EXERCISE DESCRIPTION:
Transcribe only what runs from the line containing "BARO2 pin SDA: C15 -> A5" through the end of the listing, line for line and exactly, and omit the pictures.

------

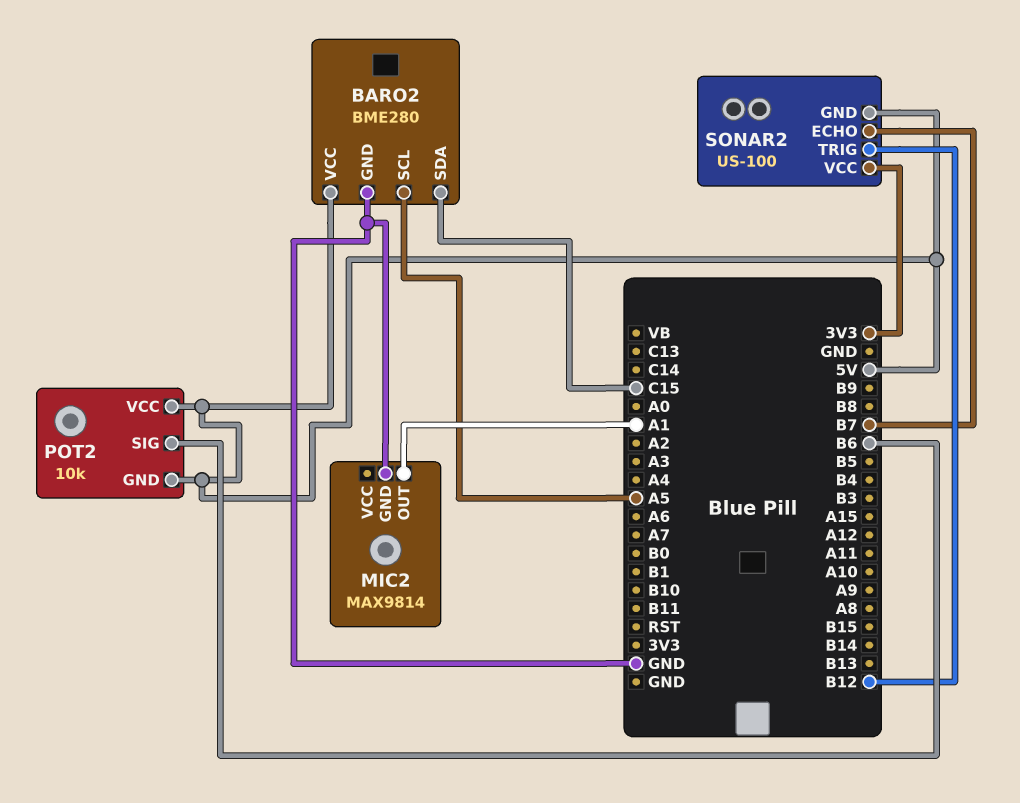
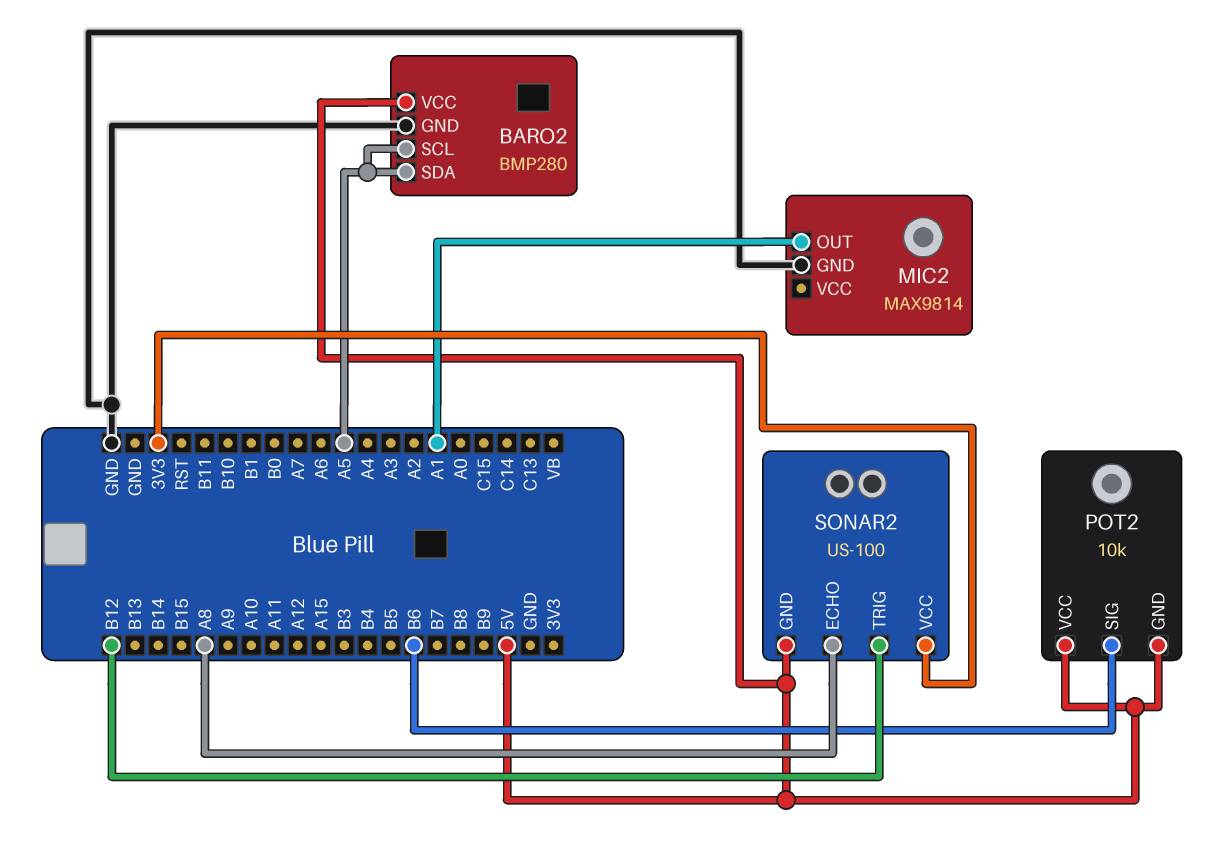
BARO2: BME280 -> BMP280
BARO2 pin SDA: C15 -> A5
SONAR2 pin ECHO: B7 -> A8

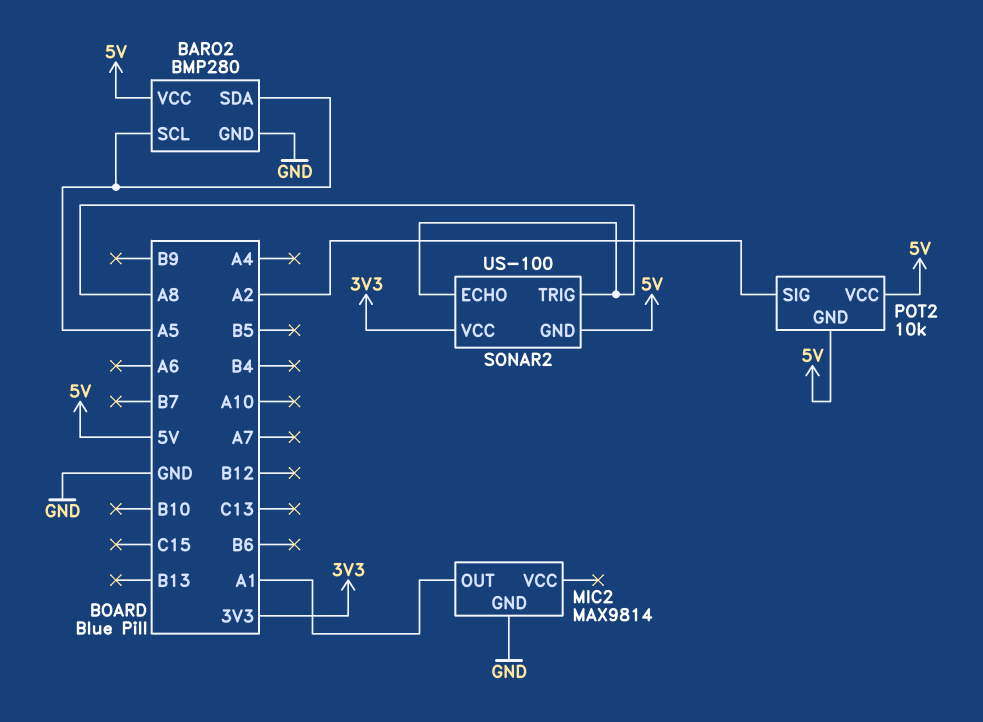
POT2 pin SIG: B6 -> A2
SONAR2 pin TRIG: B12 -> A8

------

SOLUTION:
BARO2 pin SDA: C15 -> A5
SONAR2 pin ECHO: B7 -> A8

POT2 pin SIG: B6 -> A2
SONAR2 pin TRIG: B12 -> A8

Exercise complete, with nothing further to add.